Only the lines from the one containing "RGB1 pin G: D21 -> D23" to the end of the records belong in the copy. Reproduce them word for word and drop the pictures.

SOURCE RECORDS START

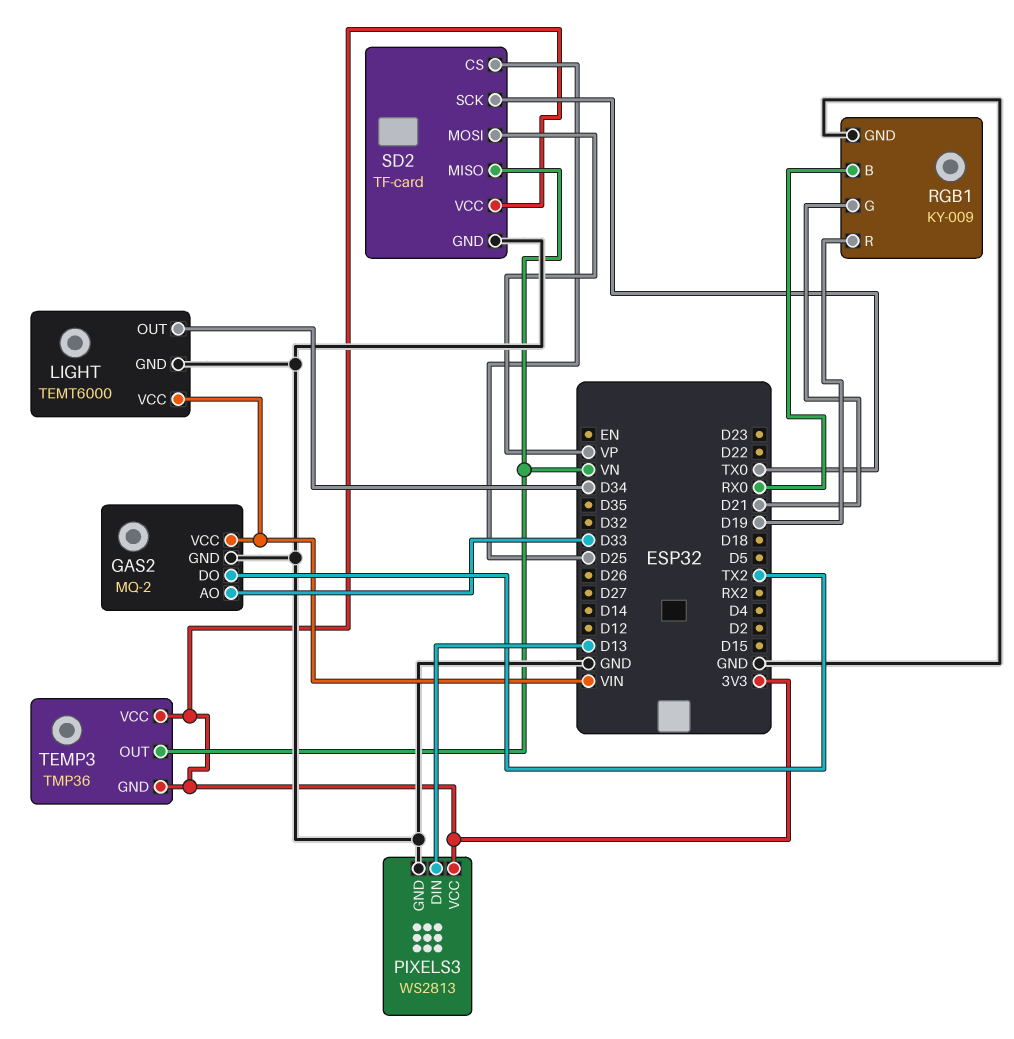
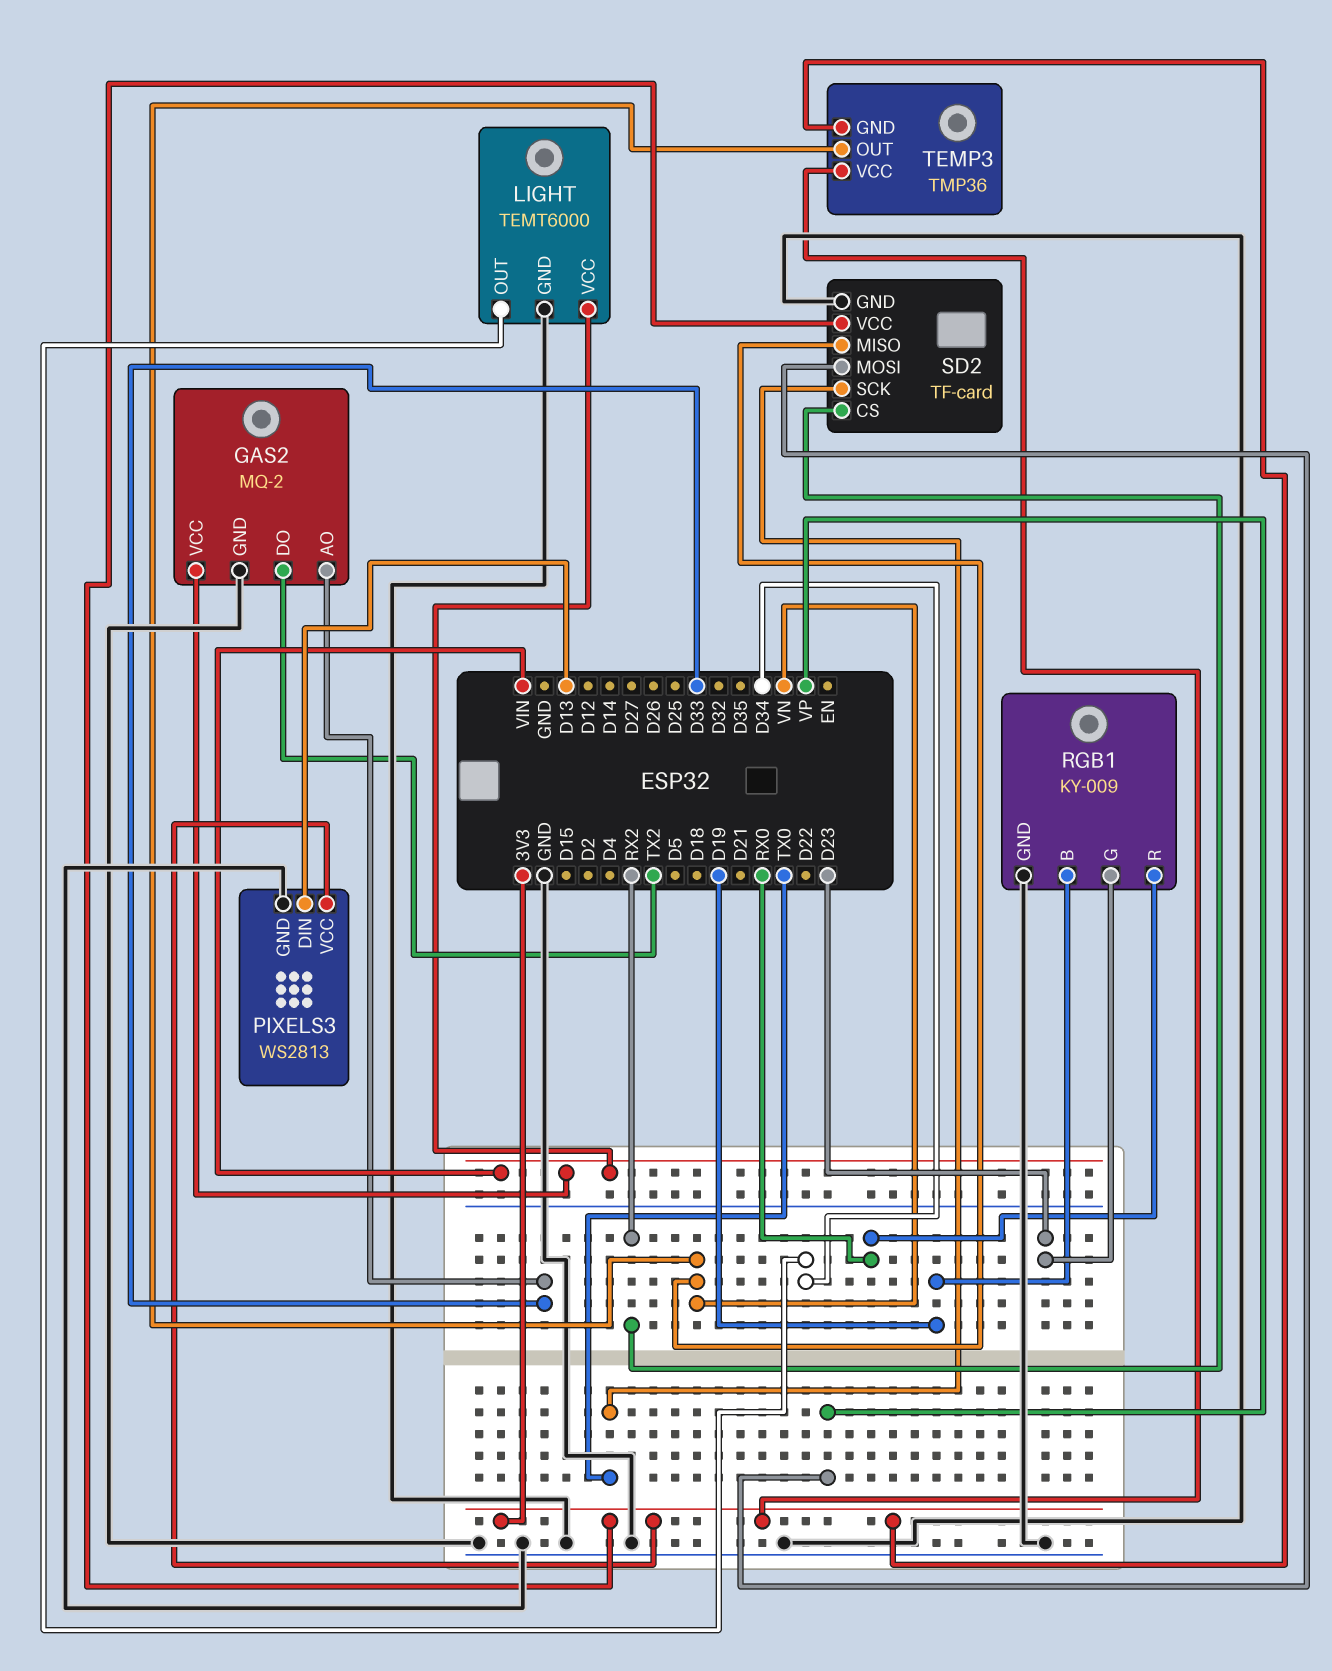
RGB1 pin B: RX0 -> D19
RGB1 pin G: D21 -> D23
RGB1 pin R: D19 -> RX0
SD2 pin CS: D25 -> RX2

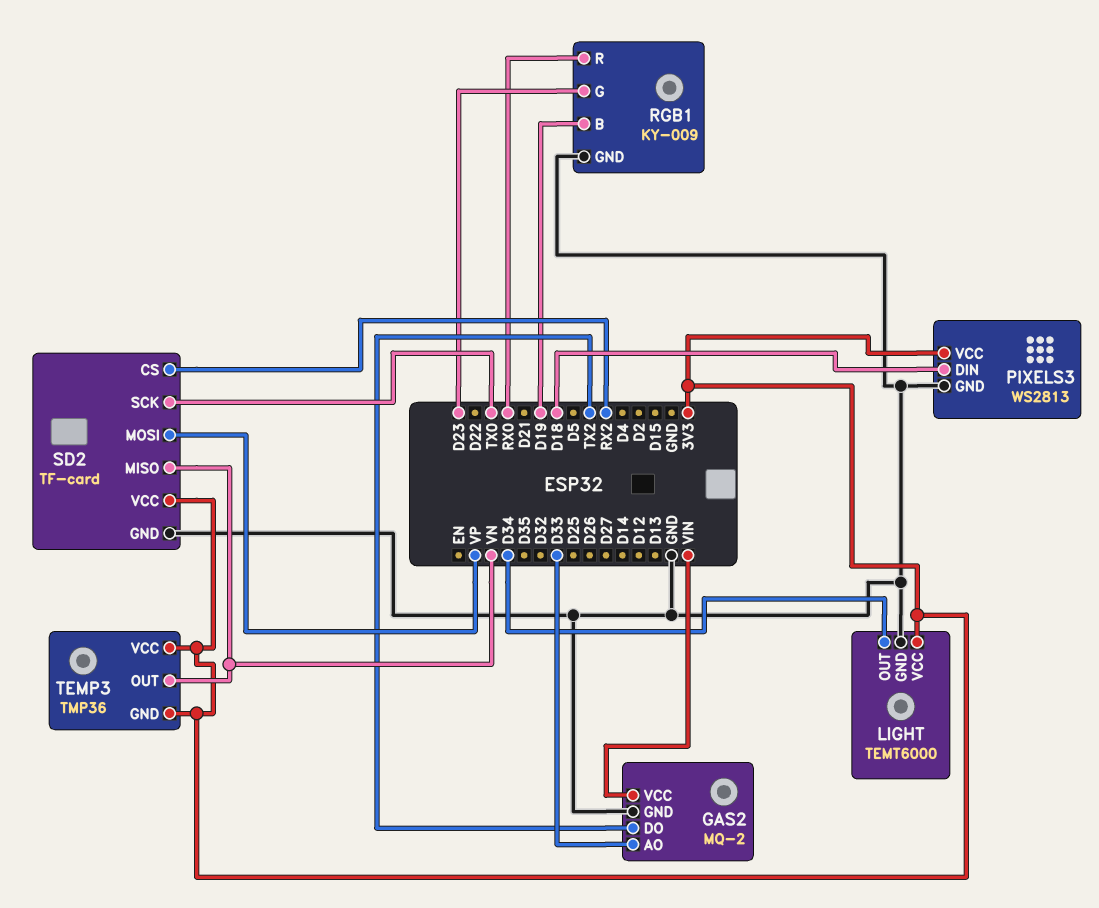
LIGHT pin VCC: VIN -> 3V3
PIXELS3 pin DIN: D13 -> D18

SOURCE RECORDS END

COMPLETED TASK:
RGB1 pin G: D21 -> D23
RGB1 pin R: D19 -> RX0
SD2 pin CS: D25 -> RX2

LIGHT pin VCC: VIN -> 3V3
PIXELS3 pin DIN: D13 -> D18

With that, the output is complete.